Task brief >> Shown below is a listing with pictures; reproduce exactly, and only, the lines between the ones containing "C2: 4.7uF (AGND, VRAW) -> 4.7uF (5V, AGND)" and "R9: 47k (5V, VB) -> 43k (5V, VB)", inclusive, leaving the pictures out.

"""

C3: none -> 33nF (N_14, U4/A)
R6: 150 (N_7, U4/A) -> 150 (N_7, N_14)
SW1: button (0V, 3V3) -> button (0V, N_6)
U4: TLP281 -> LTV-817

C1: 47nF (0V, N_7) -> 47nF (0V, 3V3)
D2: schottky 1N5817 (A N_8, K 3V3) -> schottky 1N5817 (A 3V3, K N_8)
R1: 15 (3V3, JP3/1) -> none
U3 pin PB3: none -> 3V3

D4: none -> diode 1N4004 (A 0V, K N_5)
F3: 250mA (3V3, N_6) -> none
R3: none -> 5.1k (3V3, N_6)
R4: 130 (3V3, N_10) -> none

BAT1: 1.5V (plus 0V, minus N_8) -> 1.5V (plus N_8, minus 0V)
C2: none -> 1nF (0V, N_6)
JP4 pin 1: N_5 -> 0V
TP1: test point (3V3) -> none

"""
"""

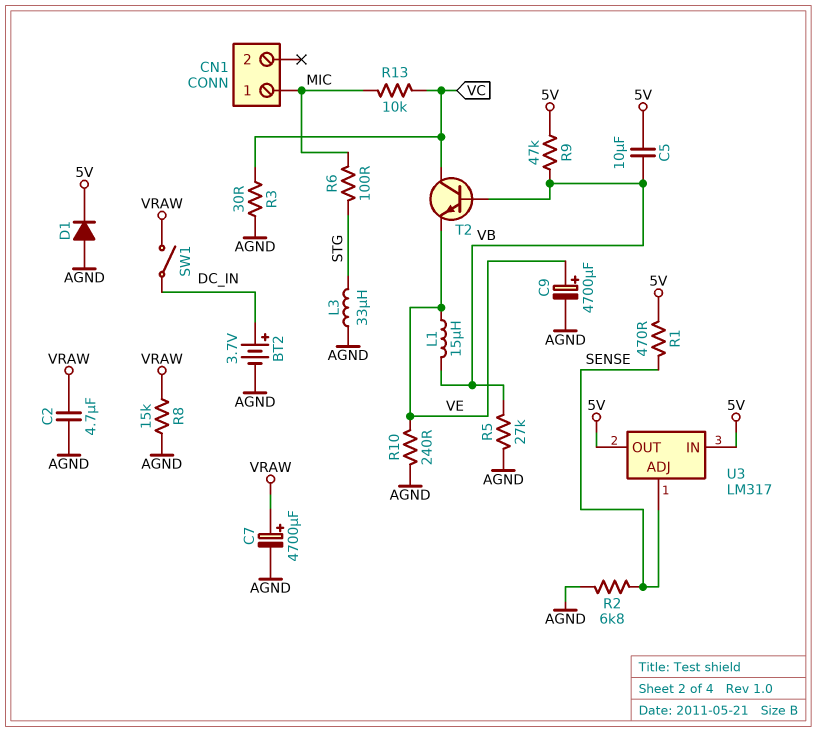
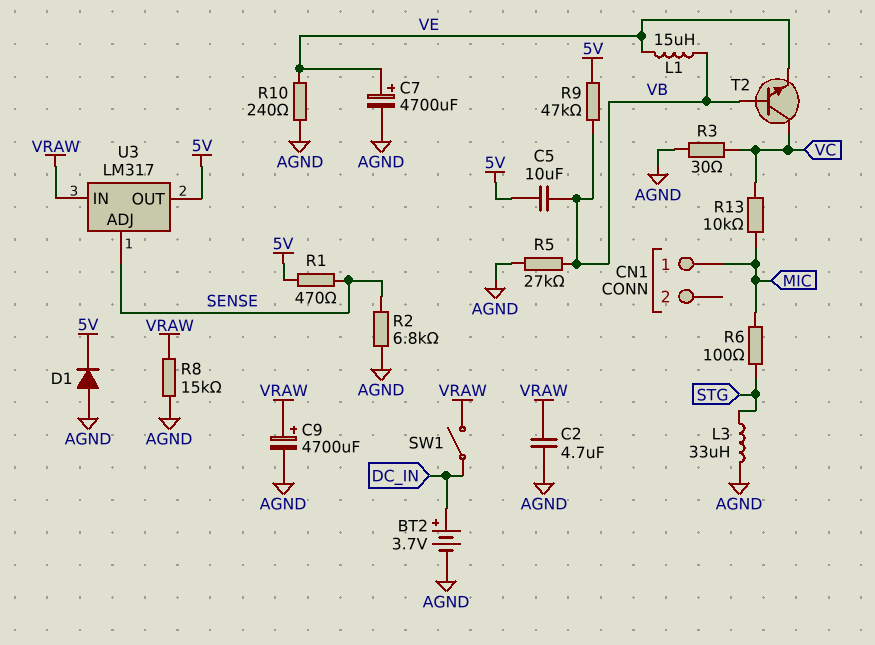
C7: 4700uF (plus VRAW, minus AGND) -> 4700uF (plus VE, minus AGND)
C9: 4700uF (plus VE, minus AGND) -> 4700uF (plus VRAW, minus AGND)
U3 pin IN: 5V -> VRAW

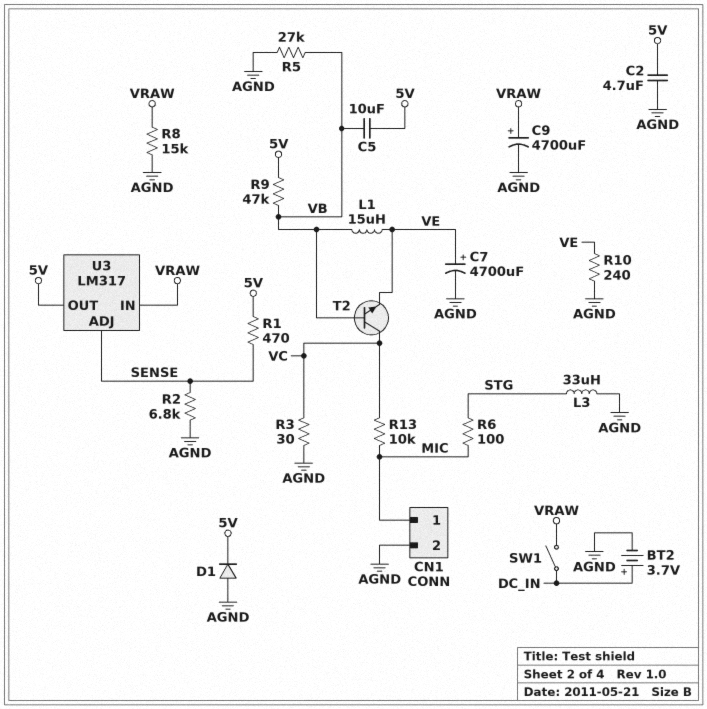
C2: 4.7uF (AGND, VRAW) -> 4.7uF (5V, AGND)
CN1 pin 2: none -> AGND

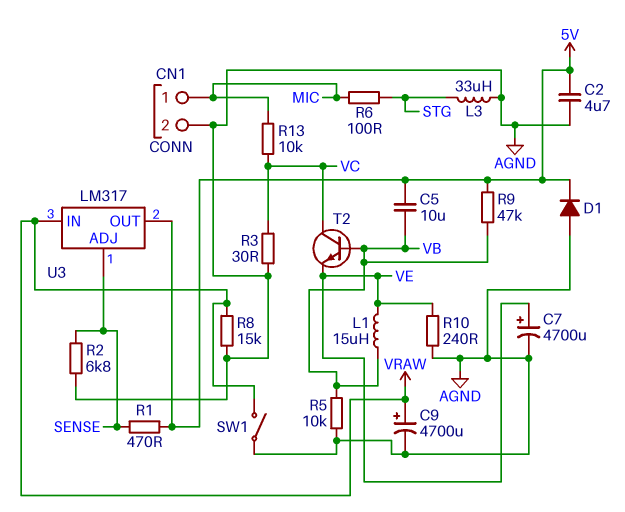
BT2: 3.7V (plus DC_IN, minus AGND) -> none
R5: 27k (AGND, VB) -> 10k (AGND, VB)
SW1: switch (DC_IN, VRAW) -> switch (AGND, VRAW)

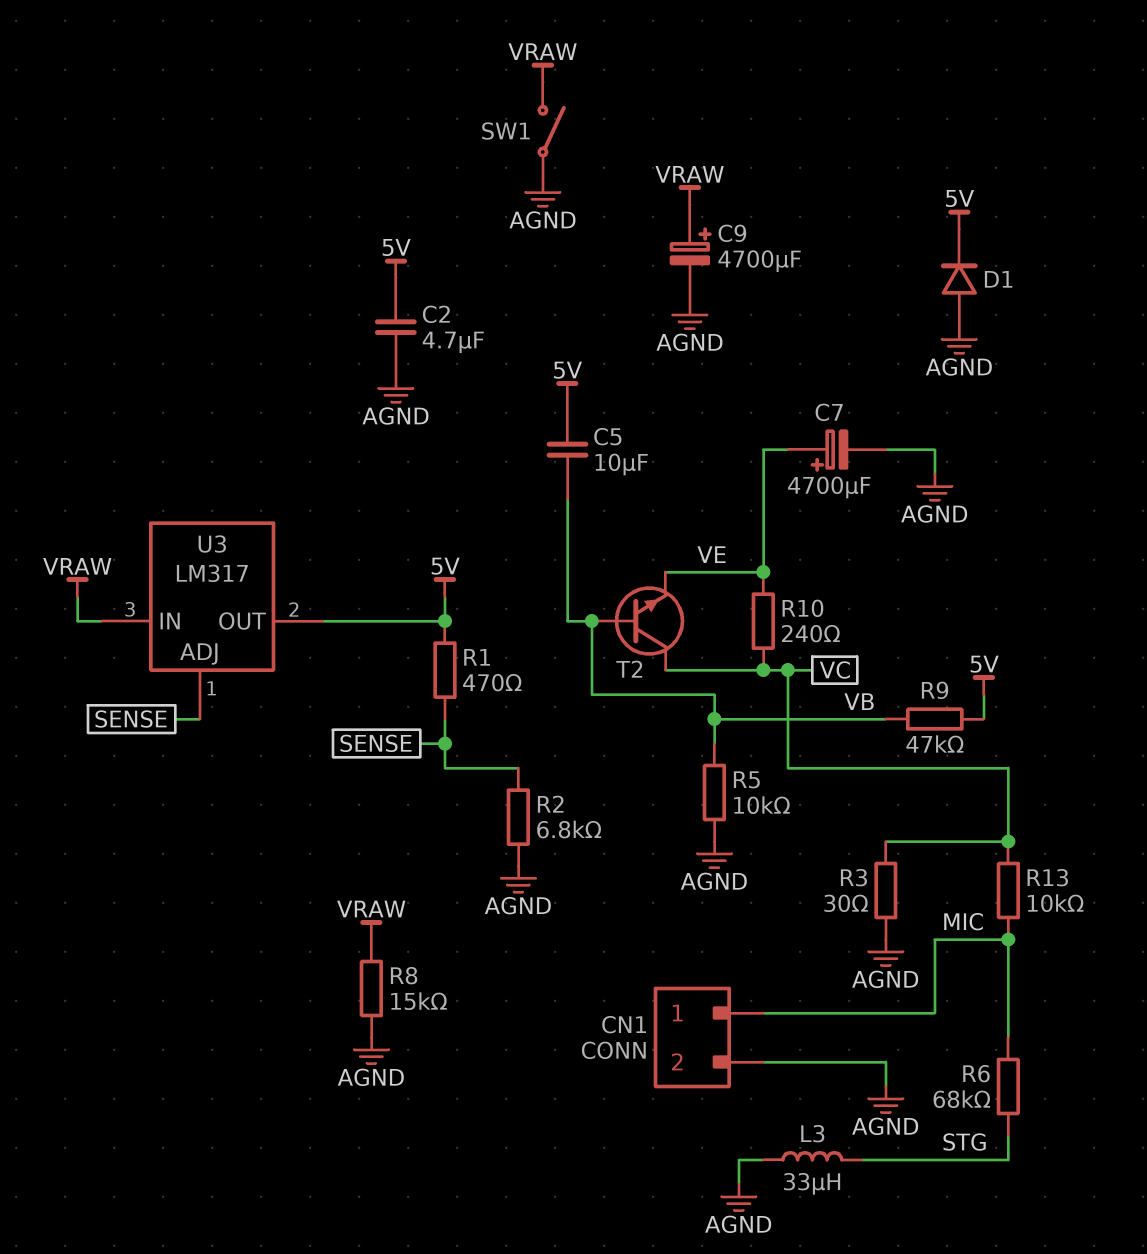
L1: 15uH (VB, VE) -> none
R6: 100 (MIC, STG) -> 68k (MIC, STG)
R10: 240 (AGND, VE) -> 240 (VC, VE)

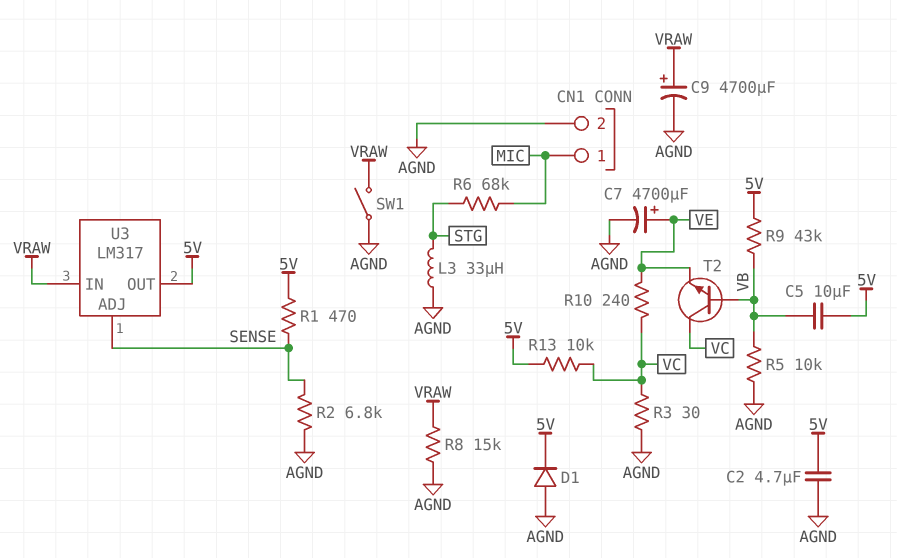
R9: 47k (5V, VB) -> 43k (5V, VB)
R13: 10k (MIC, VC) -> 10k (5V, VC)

"""
"""

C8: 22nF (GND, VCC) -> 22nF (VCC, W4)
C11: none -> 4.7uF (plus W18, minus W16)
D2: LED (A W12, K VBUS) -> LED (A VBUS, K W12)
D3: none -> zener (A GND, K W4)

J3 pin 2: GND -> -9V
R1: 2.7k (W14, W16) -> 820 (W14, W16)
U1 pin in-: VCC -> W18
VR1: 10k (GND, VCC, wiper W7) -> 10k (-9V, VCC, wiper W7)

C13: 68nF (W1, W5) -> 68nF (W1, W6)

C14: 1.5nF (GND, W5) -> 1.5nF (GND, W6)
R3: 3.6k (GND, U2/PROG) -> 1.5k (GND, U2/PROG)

"""

Your solution >>
C2: 4.7uF (AGND, VRAW) -> 4.7uF (5V, AGND)
CN1 pin 2: none -> AGND

BT2: 3.7V (plus DC_IN, minus AGND) -> none
R5: 27k (AGND, VB) -> 10k (AGND, VB)
SW1: switch (DC_IN, VRAW) -> switch (AGND, VRAW)

L1: 15uH (VB, VE) -> none
R6: 100 (MIC, STG) -> 68k (MIC, STG)
R10: 240 (AGND, VE) -> 240 (VC, VE)

R9: 47k (5V, VB) -> 43k (5V, VB)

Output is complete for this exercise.